## Task objective
The entries that follow should come back exactly, with no pictures among them.

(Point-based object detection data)
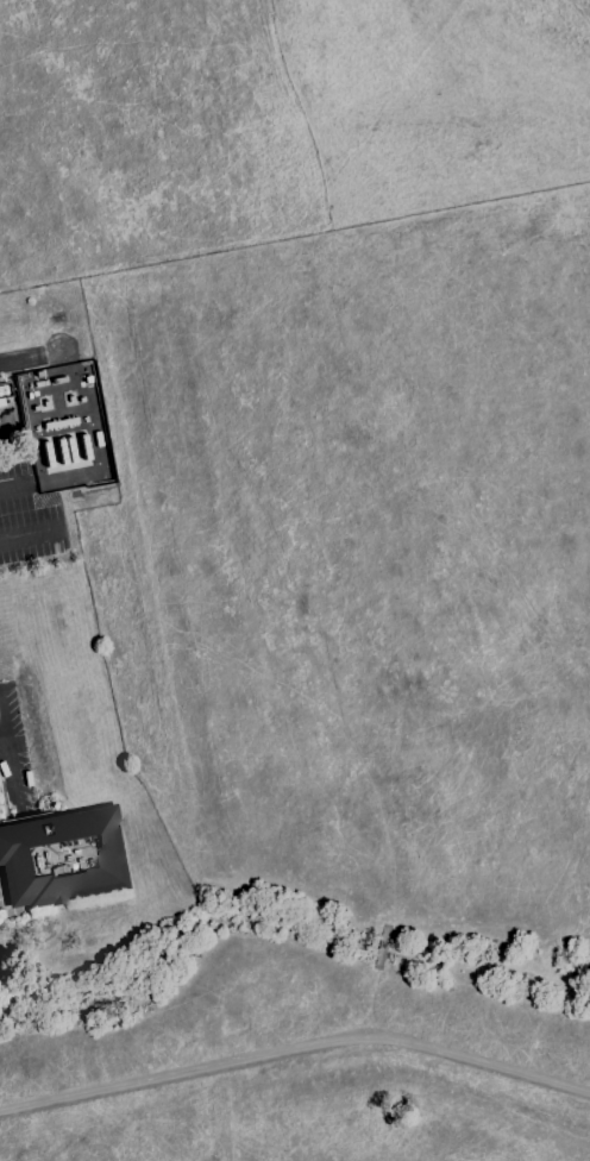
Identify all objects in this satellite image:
road: (19, 363)
building: (5, 391)
road: (17, 485)
road: (30, 534)
road: (4, 740)
road: (11, 755)
road: (3, 803)
building: (62, 857)
road: (296, 1057)

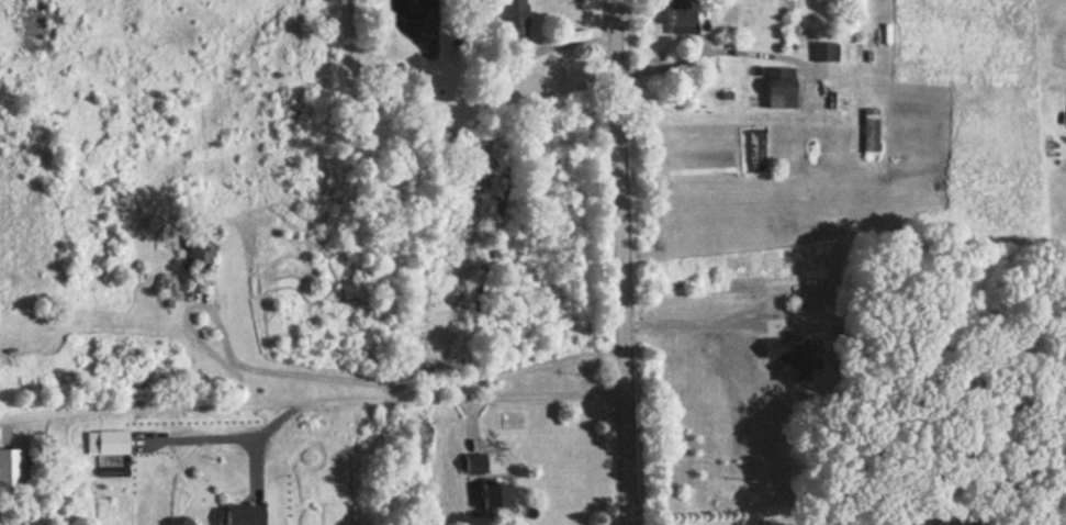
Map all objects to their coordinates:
building: (677, 12)
building: (513, 18)
road: (691, 56)
building: (778, 87)
building: (868, 129)
building: (196, 251)
road: (616, 262)
road: (690, 324)
road: (408, 379)
road: (332, 398)
road: (23, 416)
road: (270, 427)
building: (104, 440)
building: (472, 462)
building: (494, 492)
building: (240, 513)
road: (791, 522)

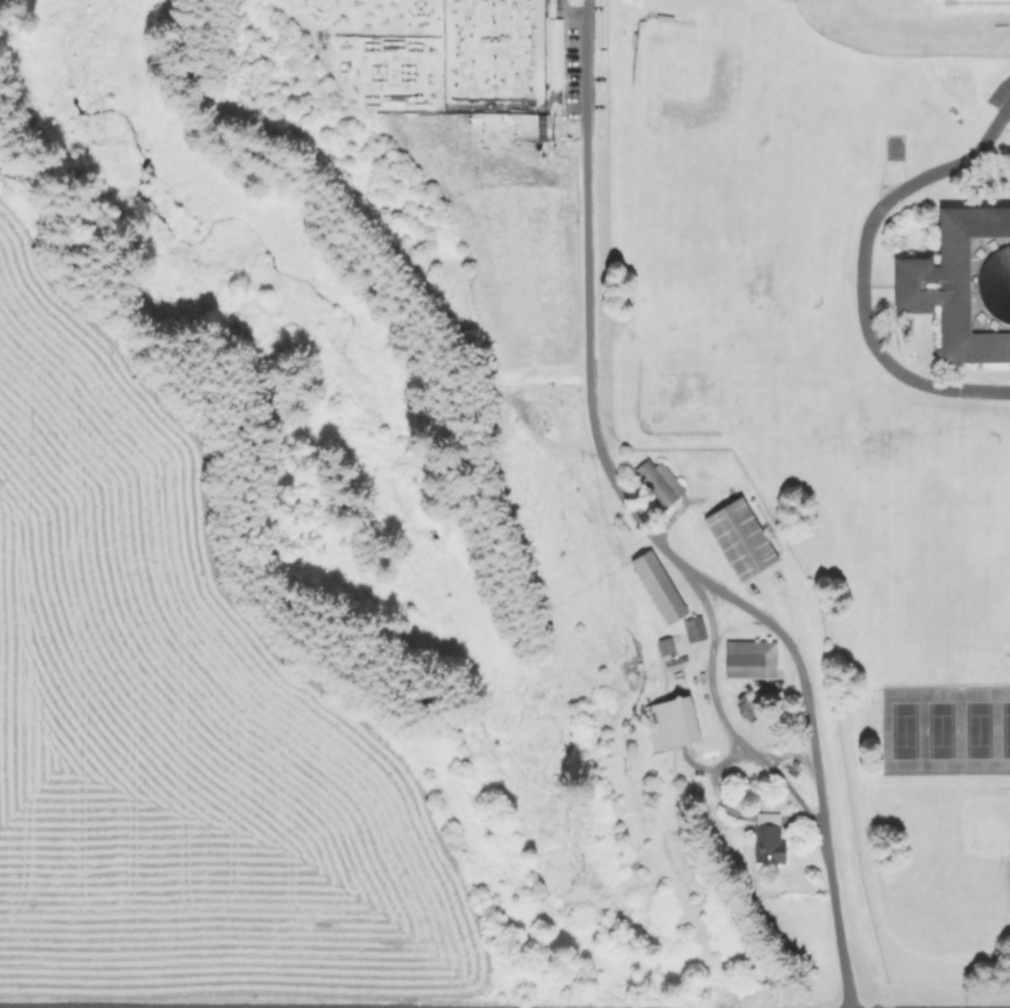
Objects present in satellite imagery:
building: (553, 54)
parking lot: (1001, 94)
park: (738, 130)
road: (861, 265)
building: (963, 283)
park: (724, 355)
building: (657, 483)
road: (649, 533)
building: (741, 540)
park: (920, 556)
building: (661, 586)
building: (694, 627)
building: (666, 647)
building: (752, 661)
road: (718, 700)
building: (762, 720)
building: (673, 724)
park: (977, 729)
park: (1005, 729)
park: (903, 730)
park: (939, 730)
road: (720, 770)
road: (793, 787)
road: (723, 800)
building: (761, 842)
park: (954, 848)
building: (634, 865)

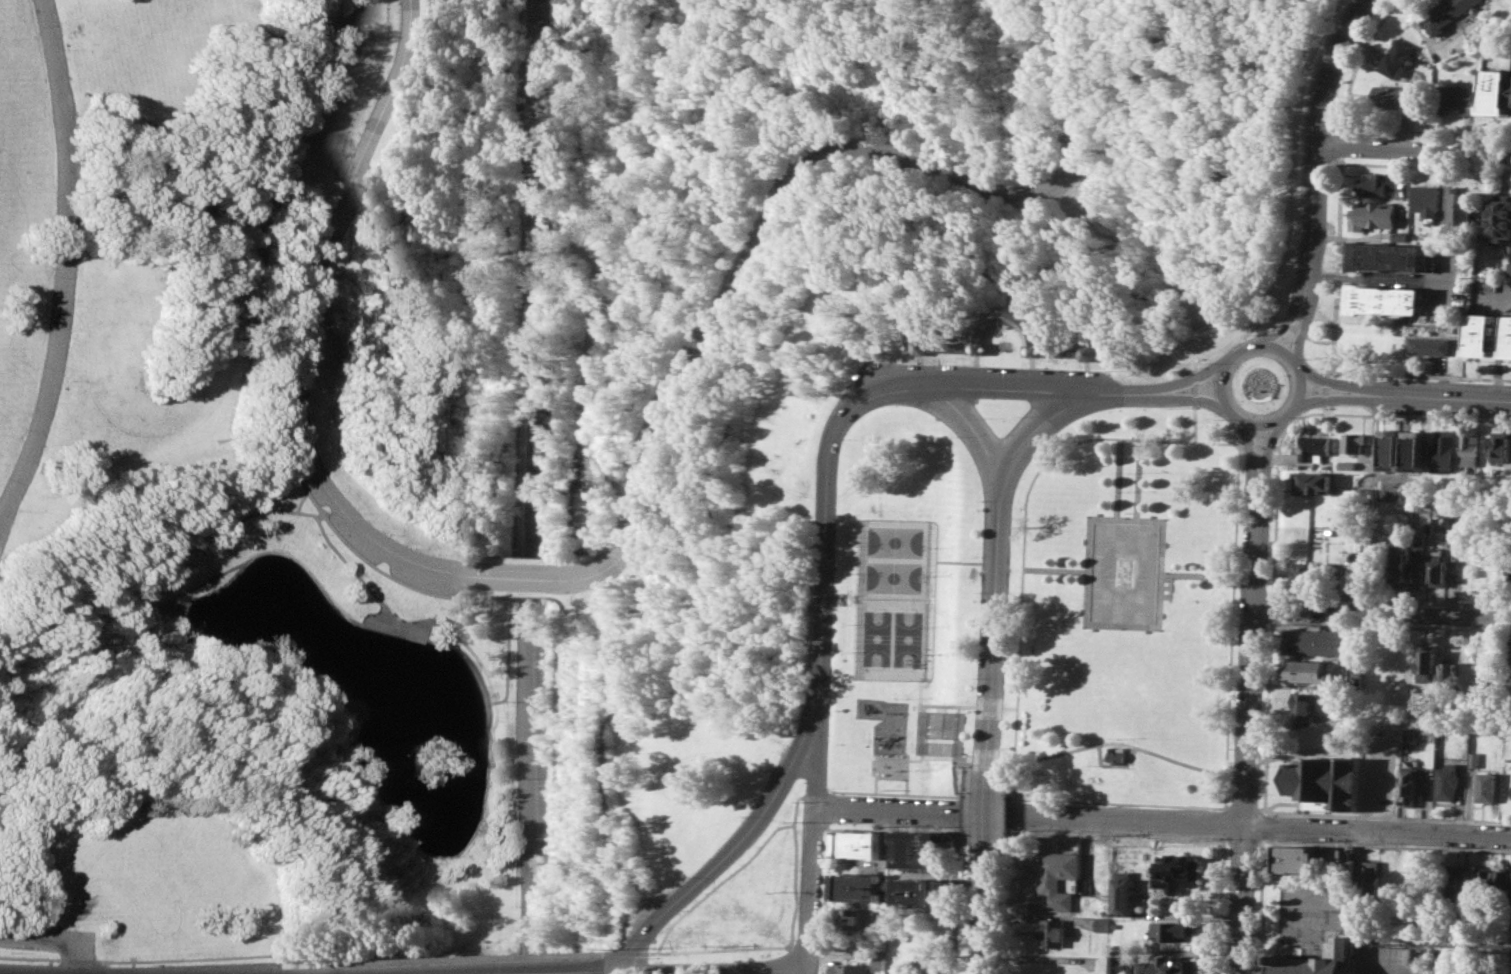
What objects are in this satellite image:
building: (1444, 14)
road: (1425, 36)
building: (1464, 45)
building: (1399, 55)
building: (1497, 91)
building: (1395, 94)
building: (1456, 98)
road: (1318, 111)
road: (1426, 133)
road: (1413, 148)
road: (1426, 165)
road: (796, 176)
road: (1341, 178)
building: (1381, 185)
building: (1427, 199)
building: (1459, 205)
building: (1372, 215)
building: (1499, 220)
building: (1400, 236)
road: (1288, 248)
building: (1388, 255)
road: (63, 263)
building: (1509, 268)
road: (1385, 278)
road: (1296, 297)
building: (1387, 299)
road: (1311, 300)
road: (1018, 317)
road: (297, 325)
road: (1295, 328)
building: (1030, 332)
building: (1480, 334)
building: (1508, 336)
building: (922, 344)
road: (1243, 345)
building: (1430, 345)
road: (1278, 347)
road: (979, 348)
road: (1028, 349)
road: (970, 350)
building: (1087, 351)
road: (1090, 351)
road: (1038, 354)
road: (516, 356)
road: (920, 366)
road: (975, 367)
road: (1032, 369)
road: (1398, 374)
road: (1219, 375)
road: (1190, 377)
road: (1343, 383)
road: (1300, 385)
road: (992, 386)
road: (1452, 396)
road: (1188, 397)
road: (1194, 398)
road: (1343, 398)
road: (1227, 408)
road: (1289, 411)
road: (1256, 424)
park: (527, 427)
road: (977, 434)
building: (1354, 442)
road: (1258, 446)
building: (1314, 446)
road: (1250, 447)
building: (1502, 447)
building: (1391, 449)
building: (1471, 449)
road: (1266, 450)
building: (1416, 450)
building: (1445, 451)
building: (1347, 464)
flagpole: (1128, 471)
road: (1118, 477)
road: (1137, 478)
building: (1313, 482)
road: (533, 487)
building: (1391, 493)
road: (294, 500)
road: (1276, 502)
road: (1375, 504)
road: (1443, 505)
road: (1025, 511)
building: (1452, 521)
road: (352, 552)
road: (824, 554)
road: (996, 557)
park: (893, 559)
road: (933, 560)
road: (935, 560)
road: (978, 561)
building: (1418, 563)
road: (233, 564)
building: (1398, 565)
building: (1438, 568)
road: (1055, 569)
road: (350, 571)
fountain: (1124, 571)
road: (1197, 574)
building: (1509, 574)
building: (1309, 575)
road: (528, 578)
building: (1357, 581)
road: (1391, 600)
park: (904, 605)
park: (1126, 609)
road: (1381, 612)
road: (389, 618)
road: (930, 622)
road: (1158, 625)
road: (1231, 625)
road: (1391, 625)
road: (1162, 628)
park: (890, 637)
building: (1320, 642)
road: (1250, 655)
building: (1428, 666)
building: (1306, 670)
building: (1450, 675)
road: (967, 706)
road: (989, 706)
road: (1011, 707)
building: (1302, 708)
road: (1460, 723)
road: (957, 735)
road: (1122, 742)
road: (816, 754)
road: (920, 756)
building: (1116, 756)
building: (1473, 758)
road: (884, 759)
road: (988, 760)
road: (1116, 764)
building: (889, 765)
building: (1446, 781)
building: (1325, 782)
road: (876, 783)
building: (1409, 786)
building: (1485, 786)
road: (960, 794)
road: (1015, 796)
road: (1118, 802)
road: (888, 809)
road: (1387, 816)
road: (1127, 818)
road: (1265, 824)
road: (1377, 829)
road: (405, 837)
building: (892, 837)
street lamp: (1201, 837)
building: (860, 844)
road: (1386, 844)
road: (733, 845)
street lamp: (1256, 847)
building: (921, 850)
road: (957, 857)
building: (1299, 858)
road: (1010, 862)
building: (1348, 862)
road: (982, 870)
building: (1177, 872)
building: (1372, 875)
building: (1391, 876)
building: (1057, 878)
road: (721, 881)
road: (825, 882)
building: (1453, 882)
building: (1489, 882)
building: (1504, 882)
building: (1472, 883)
road: (795, 884)
road: (809, 886)
building: (856, 886)
road: (1222, 891)
building: (920, 892)
building: (1122, 892)
road: (1241, 898)
road: (1260, 906)
building: (855, 918)
building: (1100, 924)
building: (1172, 930)
building: (1051, 932)
road: (1280, 933)
road: (54, 938)
road: (1382, 940)
street lamp: (1252, 943)
road: (1282, 947)
road: (472, 957)
road: (173, 958)
building: (1510, 958)
road: (792, 959)
building: (1318, 960)
road: (105, 962)
road: (296, 963)
building: (875, 963)
building: (1168, 965)
road: (1418, 966)
building: (1117, 967)
road: (718, 968)
road: (104, 969)
building: (846, 969)
road: (615, 970)
road: (296, 971)
road: (806, 971)
road: (549, 972)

## Your solution
Identify all objects in this satellite image:
road: (19, 363)
building: (5, 391)
road: (17, 485)
road: (30, 534)
road: (4, 740)
road: (11, 755)
road: (3, 803)
building: (62, 857)
road: (296, 1057)

Map all objects to their coordinates:
building: (677, 12)
building: (513, 18)
road: (691, 56)
building: (778, 87)
building: (868, 129)
building: (196, 251)
road: (616, 262)
road: (690, 324)
road: (408, 379)
road: (332, 398)
road: (23, 416)
road: (270, 427)
building: (104, 440)
building: (472, 462)
building: (494, 492)
building: (240, 513)
road: (791, 522)

Objects present in satellite imagery:
building: (553, 54)
parking lot: (1001, 94)
park: (738, 130)
road: (861, 265)
building: (963, 283)
park: (724, 355)
building: (657, 483)
road: (649, 533)
building: (741, 540)
park: (920, 556)
building: (661, 586)
building: (694, 627)
building: (666, 647)
building: (752, 661)
road: (718, 700)
building: (762, 720)
building: (673, 724)
park: (977, 729)
park: (1005, 729)
park: (903, 730)
park: (939, 730)
road: (720, 770)
road: (793, 787)
road: (723, 800)
building: (761, 842)
park: (954, 848)
building: (634, 865)

What objects are in this satellite image:
building: (1444, 14)
road: (1425, 36)
building: (1464, 45)
building: (1399, 55)
building: (1497, 91)
building: (1395, 94)
building: (1456, 98)
road: (1318, 111)
road: (1426, 133)
road: (1413, 148)
road: (1426, 165)
road: (796, 176)
road: (1341, 178)
building: (1381, 185)
building: (1427, 199)
building: (1459, 205)
building: (1372, 215)
building: (1499, 220)
building: (1400, 236)
road: (1288, 248)
building: (1388, 255)
road: (63, 263)
building: (1509, 268)
road: (1385, 278)
road: (1296, 297)
building: (1387, 299)
road: (1311, 300)
road: (1018, 317)
road: (297, 325)
road: (1295, 328)
building: (1030, 332)
building: (1480, 334)
building: (1508, 336)
building: (922, 344)
road: (1243, 345)
building: (1430, 345)
road: (1278, 347)
road: (979, 348)
road: (1028, 349)
road: (970, 350)
building: (1087, 351)
road: (1090, 351)
road: (1038, 354)
road: (516, 356)
road: (920, 366)
road: (975, 367)
road: (1032, 369)
road: (1398, 374)
road: (1219, 375)
road: (1190, 377)
road: (1343, 383)
road: (1300, 385)
road: (992, 386)
road: (1452, 396)
road: (1188, 397)
road: (1194, 398)
road: (1343, 398)
road: (1227, 408)
road: (1289, 411)
road: (1256, 424)
park: (527, 427)
road: (977, 434)
building: (1354, 442)
road: (1258, 446)
building: (1314, 446)
road: (1250, 447)
building: (1502, 447)
building: (1391, 449)
building: (1471, 449)
road: (1266, 450)
building: (1416, 450)
building: (1445, 451)
building: (1347, 464)
flagpole: (1128, 471)
road: (1118, 477)
road: (1137, 478)
building: (1313, 482)
road: (533, 487)
building: (1391, 493)
road: (294, 500)
road: (1276, 502)
road: (1375, 504)
road: (1443, 505)
road: (1025, 511)
building: (1452, 521)
road: (352, 552)
road: (824, 554)
road: (996, 557)
park: (893, 559)
road: (933, 560)
road: (935, 560)
road: (978, 561)
building: (1418, 563)
road: (233, 564)
building: (1398, 565)
building: (1438, 568)
road: (1055, 569)
road: (350, 571)
fountain: (1124, 571)
road: (1197, 574)
building: (1509, 574)
building: (1309, 575)
road: (528, 578)
building: (1357, 581)
road: (1391, 600)
park: (904, 605)
park: (1126, 609)
road: (1381, 612)
road: (389, 618)
road: (930, 622)
road: (1158, 625)
road: (1231, 625)
road: (1391, 625)
road: (1162, 628)
park: (890, 637)
building: (1320, 642)
road: (1250, 655)
building: (1428, 666)
building: (1306, 670)
building: (1450, 675)
road: (967, 706)
road: (989, 706)
road: (1011, 707)
building: (1302, 708)
road: (1460, 723)
road: (957, 735)
road: (1122, 742)
road: (816, 754)
road: (920, 756)
building: (1116, 756)
building: (1473, 758)
road: (884, 759)
road: (988, 760)
road: (1116, 764)
building: (889, 765)
building: (1446, 781)
building: (1325, 782)
road: (876, 783)
building: (1409, 786)
building: (1485, 786)
road: (960, 794)
road: (1015, 796)
road: (1118, 802)
road: (888, 809)
road: (1387, 816)
road: (1127, 818)
road: (1265, 824)
road: (1377, 829)
road: (405, 837)
building: (892, 837)
street lamp: (1201, 837)
building: (860, 844)
road: (1386, 844)
road: (733, 845)
street lamp: (1256, 847)
building: (921, 850)
road: (957, 857)
building: (1299, 858)
road: (1010, 862)
building: (1348, 862)
road: (982, 870)
building: (1177, 872)
building: (1372, 875)
building: (1391, 876)
building: (1057, 878)
road: (721, 881)
road: (825, 882)
building: (1453, 882)
building: (1489, 882)
building: (1504, 882)
building: (1472, 883)
road: (795, 884)
road: (809, 886)
building: (856, 886)
road: (1222, 891)
building: (920, 892)
building: (1122, 892)
road: (1241, 898)
road: (1260, 906)
building: (855, 918)
building: (1100, 924)
building: (1172, 930)
building: (1051, 932)
road: (1280, 933)
road: (54, 938)
road: (1382, 940)
street lamp: (1252, 943)
road: (1282, 947)
road: (472, 957)
road: (173, 958)
building: (1510, 958)
road: (792, 959)
building: (1318, 960)
road: (105, 962)
road: (296, 963)
building: (875, 963)
building: (1168, 965)
road: (1418, 966)
building: (1117, 967)
road: (718, 968)
road: (104, 969)
building: (846, 969)
road: (615, 970)
road: (296, 971)
road: (806, 971)
road: (549, 972)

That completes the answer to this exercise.